### What you need to do
What are the lines from the top of the entries below through the line containing "shifted: dozownik mydła (fioletowy)"? Return them exactly, both ends included, without the pictures.

### Object transformation records
━━━━━━━━━━━━━━━━━━━━━━━━━━━━━━

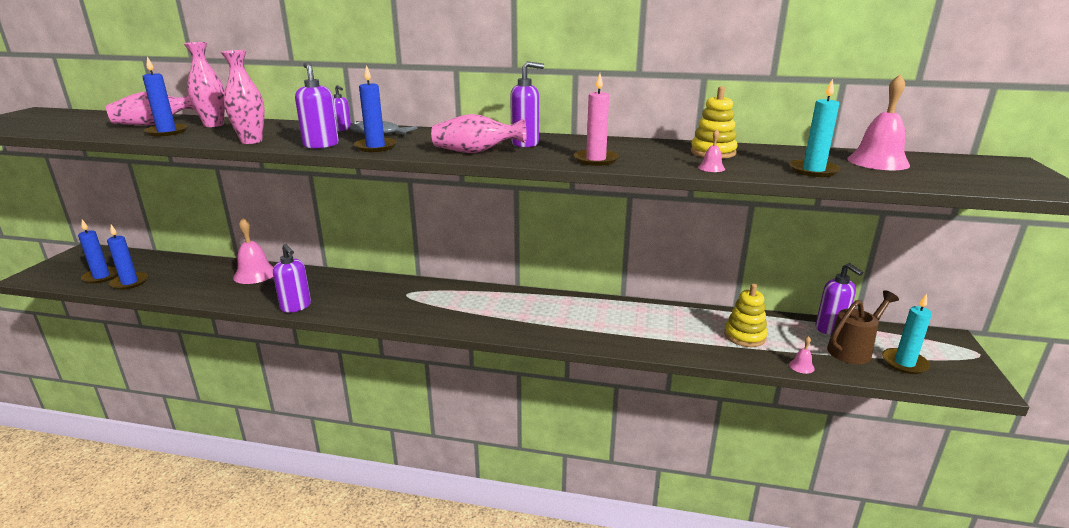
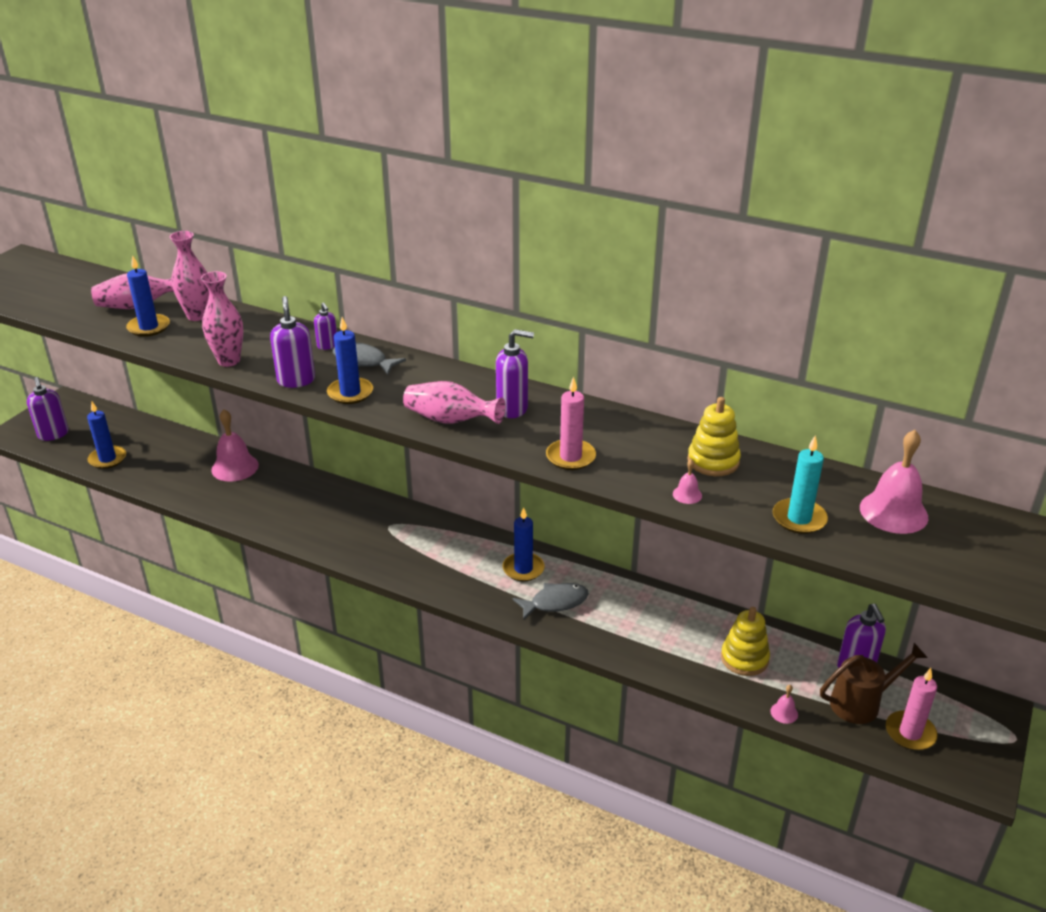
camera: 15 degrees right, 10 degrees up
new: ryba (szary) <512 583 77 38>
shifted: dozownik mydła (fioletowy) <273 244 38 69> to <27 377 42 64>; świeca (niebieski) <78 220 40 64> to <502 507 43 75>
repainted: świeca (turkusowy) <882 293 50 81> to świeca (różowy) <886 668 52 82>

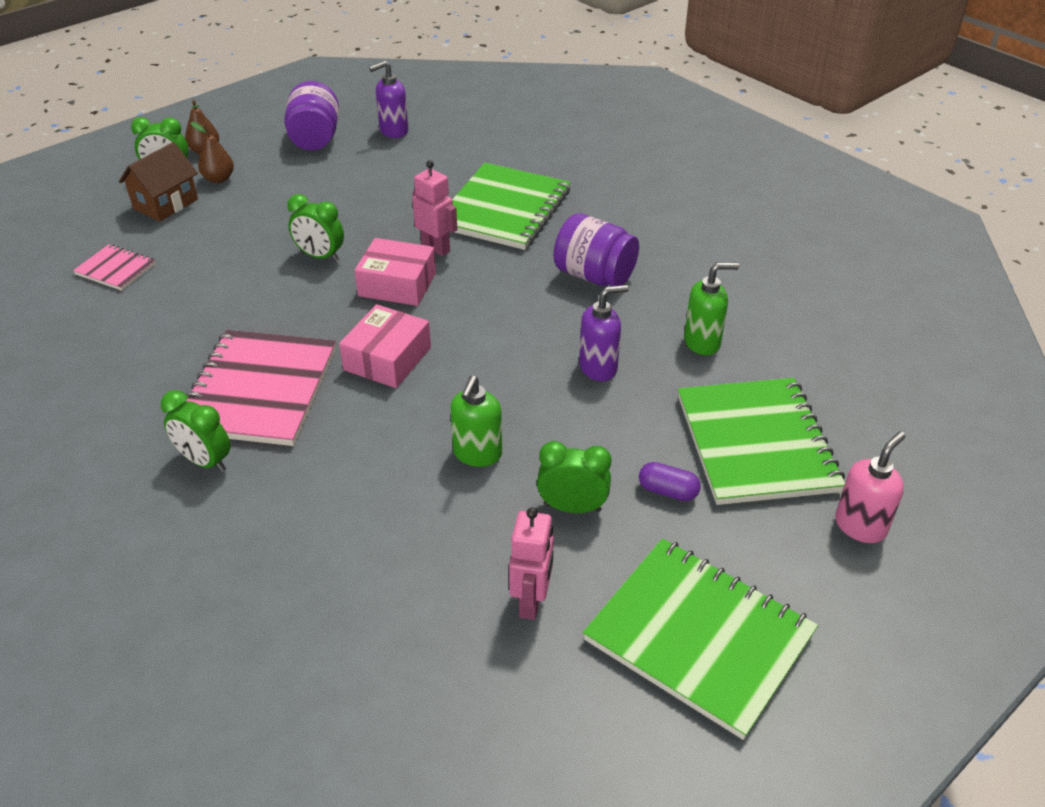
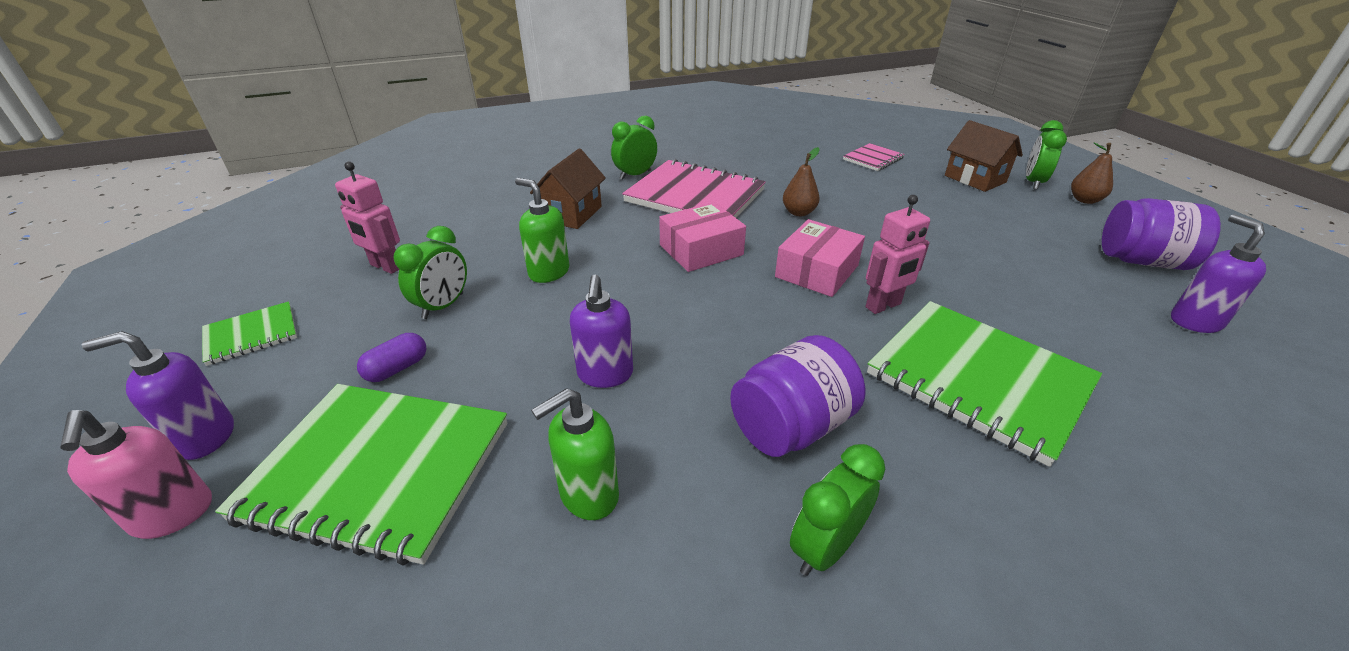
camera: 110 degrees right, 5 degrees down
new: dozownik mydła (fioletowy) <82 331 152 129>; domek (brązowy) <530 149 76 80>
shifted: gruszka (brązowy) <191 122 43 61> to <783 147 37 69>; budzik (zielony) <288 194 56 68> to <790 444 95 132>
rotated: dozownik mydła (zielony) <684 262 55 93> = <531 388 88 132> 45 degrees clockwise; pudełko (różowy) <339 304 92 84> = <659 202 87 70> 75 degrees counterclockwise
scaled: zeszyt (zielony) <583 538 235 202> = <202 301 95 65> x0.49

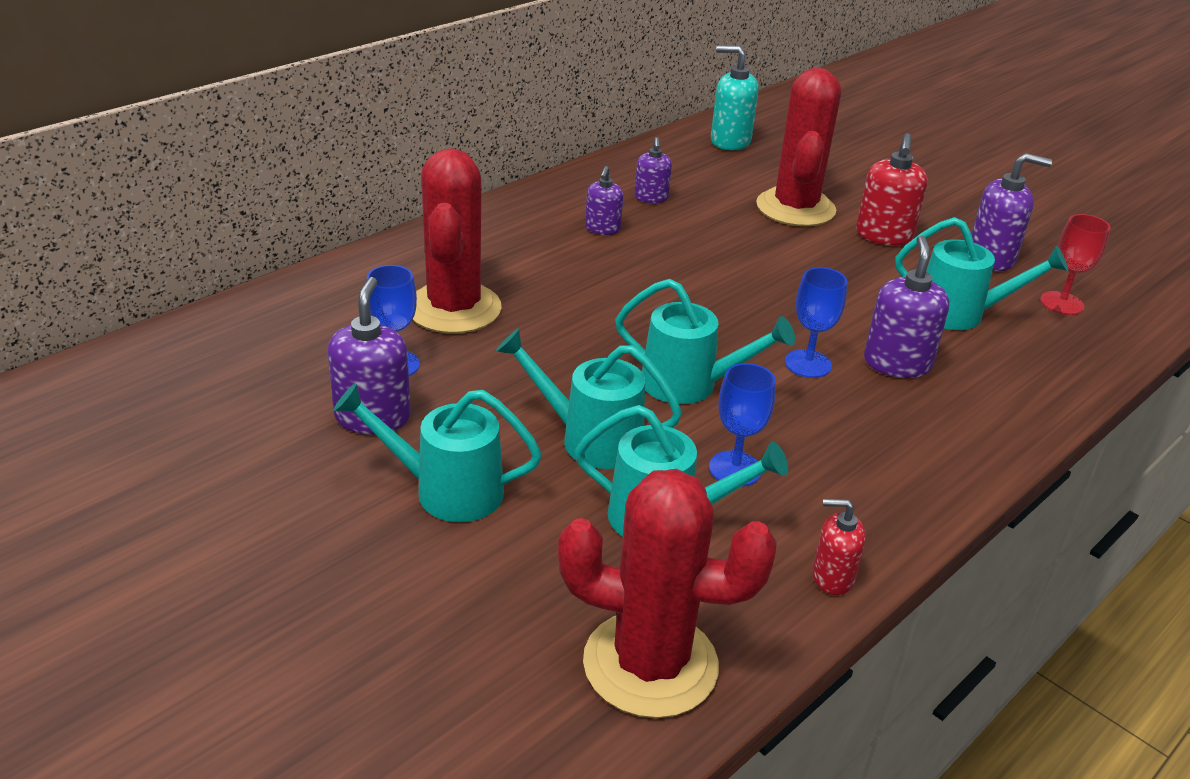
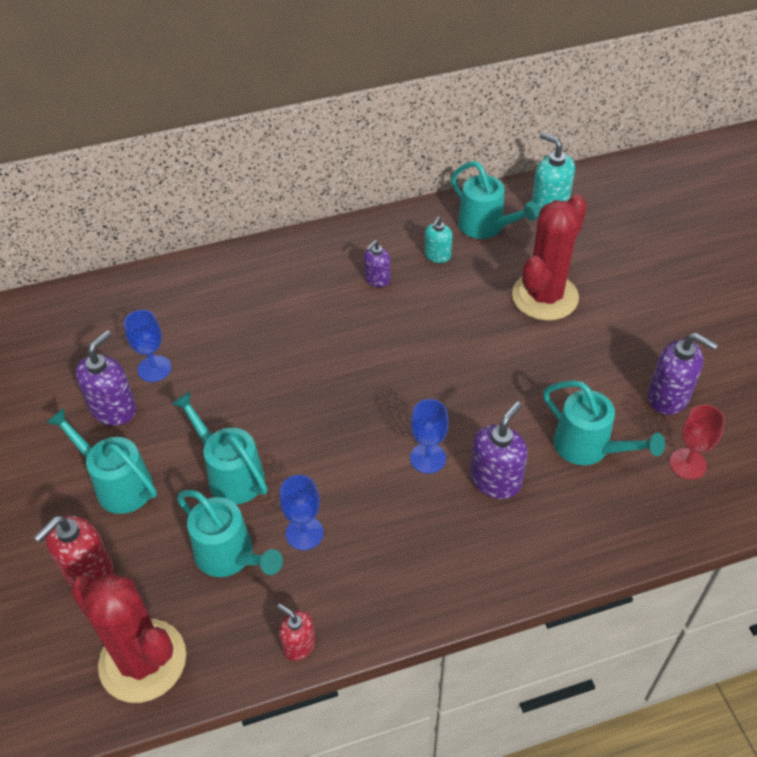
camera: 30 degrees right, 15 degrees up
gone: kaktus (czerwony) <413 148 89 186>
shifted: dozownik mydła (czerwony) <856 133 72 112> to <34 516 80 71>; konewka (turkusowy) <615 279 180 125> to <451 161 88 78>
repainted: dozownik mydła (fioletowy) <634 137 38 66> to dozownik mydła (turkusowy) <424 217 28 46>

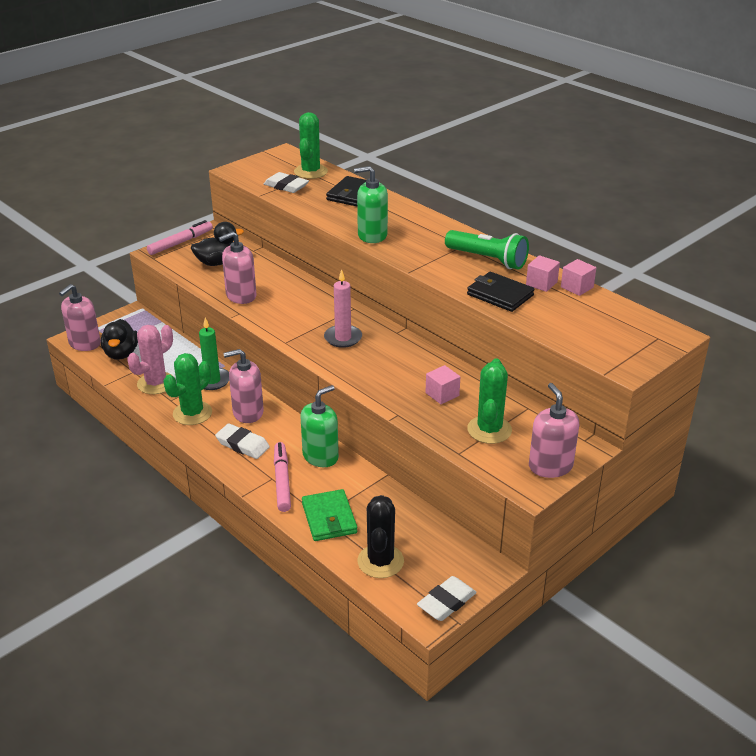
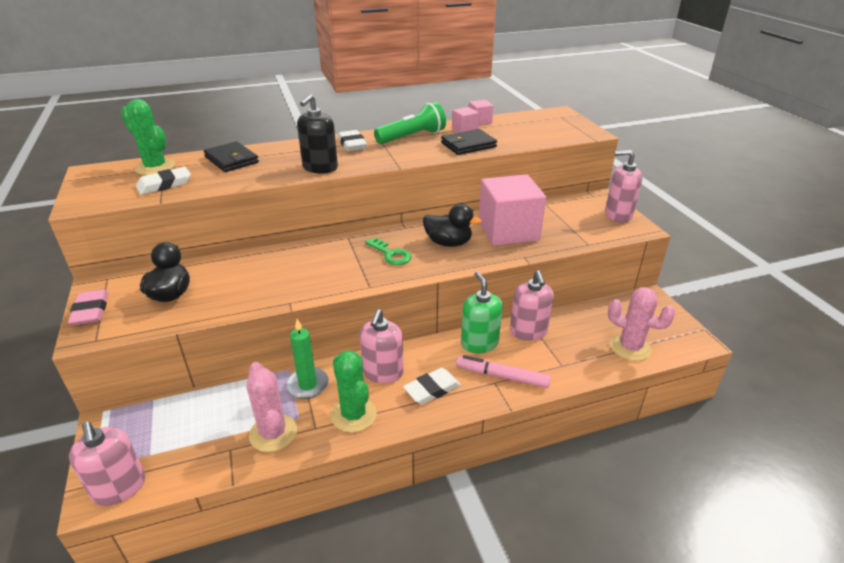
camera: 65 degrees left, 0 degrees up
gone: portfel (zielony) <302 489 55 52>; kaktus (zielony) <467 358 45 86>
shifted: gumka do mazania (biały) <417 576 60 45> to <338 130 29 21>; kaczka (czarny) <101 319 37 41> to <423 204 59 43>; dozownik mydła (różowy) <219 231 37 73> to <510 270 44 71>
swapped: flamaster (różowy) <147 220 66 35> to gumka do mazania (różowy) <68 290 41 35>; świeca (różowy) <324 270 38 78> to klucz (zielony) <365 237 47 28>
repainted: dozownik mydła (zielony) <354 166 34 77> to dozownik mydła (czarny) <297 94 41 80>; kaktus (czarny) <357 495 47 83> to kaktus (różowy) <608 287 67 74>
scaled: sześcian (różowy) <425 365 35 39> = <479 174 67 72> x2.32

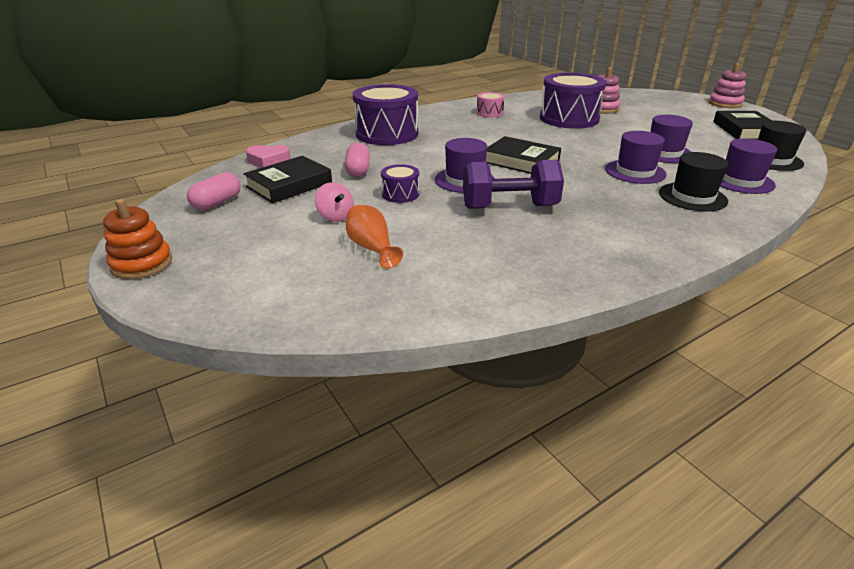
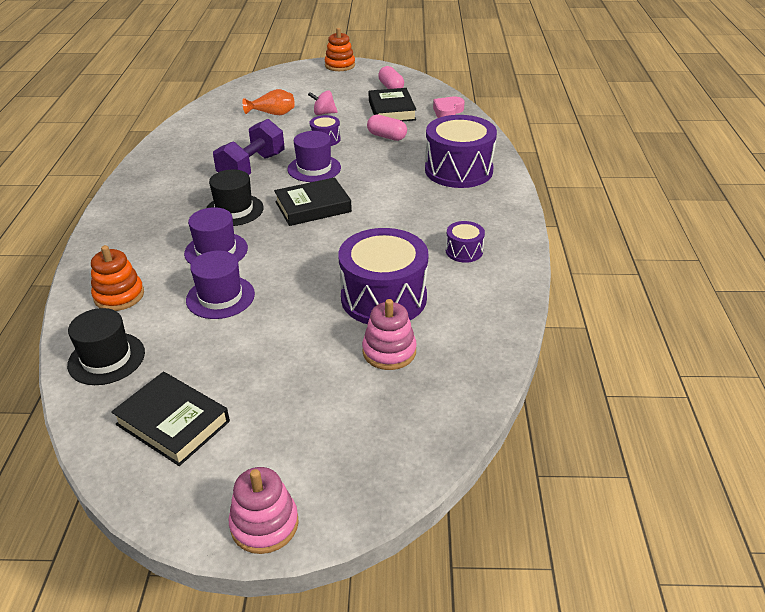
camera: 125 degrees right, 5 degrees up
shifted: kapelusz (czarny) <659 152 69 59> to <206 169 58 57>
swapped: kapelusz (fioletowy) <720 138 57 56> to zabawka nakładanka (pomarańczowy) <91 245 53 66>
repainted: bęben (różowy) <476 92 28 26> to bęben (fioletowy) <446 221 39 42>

━━━━━━━━━━━━━━━━━━━━━━━━━━━━━━

### Written reply
camera: 15 degrees right, 10 degrees up
new: ryba (szary) <512 583 77 38>
shifted: dozownik mydła (fioletowy) <273 244 38 69> to <27 377 42 64>; świeca (niebieski) <78 220 40 64> to <502 507 43 75>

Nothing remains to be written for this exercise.